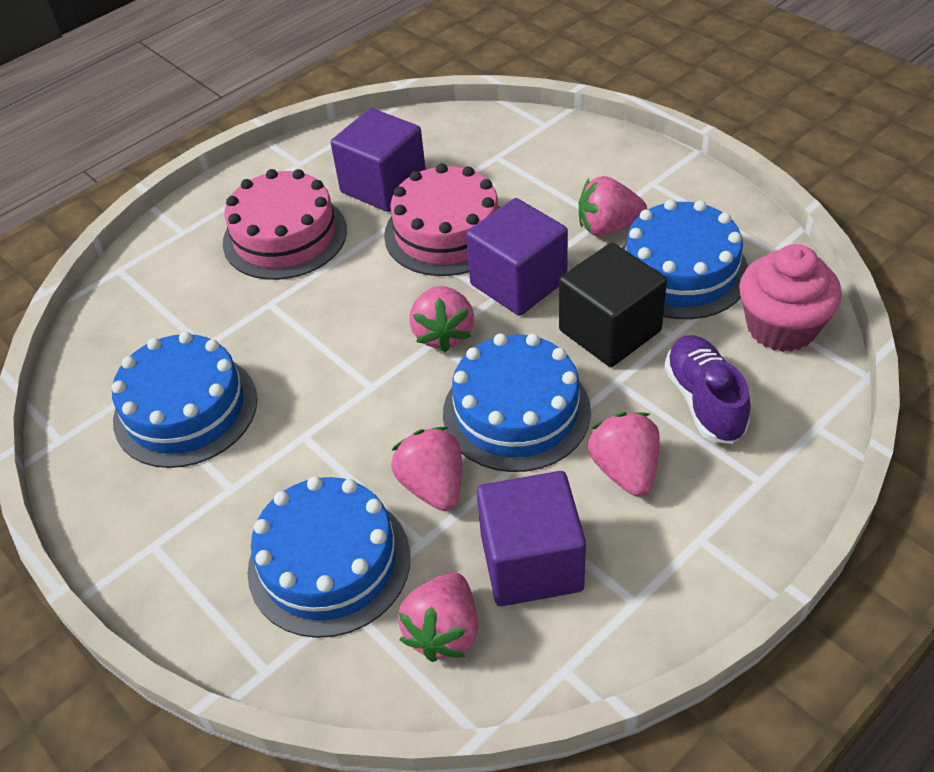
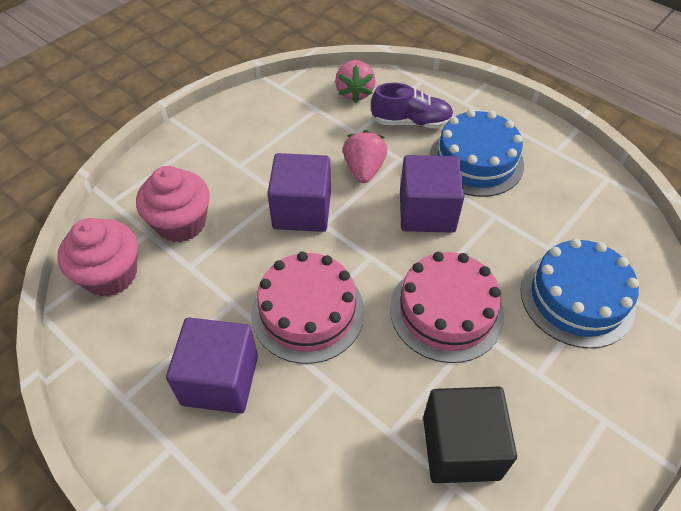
blue cake: 4 -> 2
pink cupcake: 1 -> 2
pink strawberry: 5 -> 2

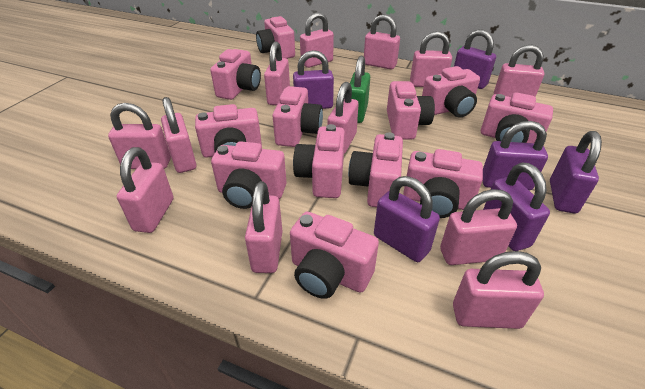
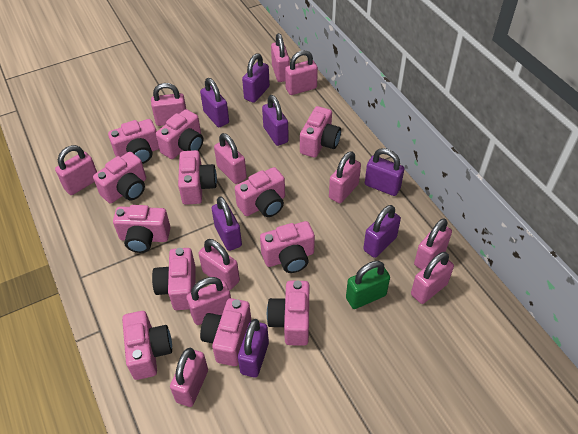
pink padlock: 12 -> 11
purple padlock: 6 -> 7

################

WHAT THE EXERCISE ASKS => Only a number is expected here: the count of lines in the listing that hold the string "padlock".

TASK RESULT => 2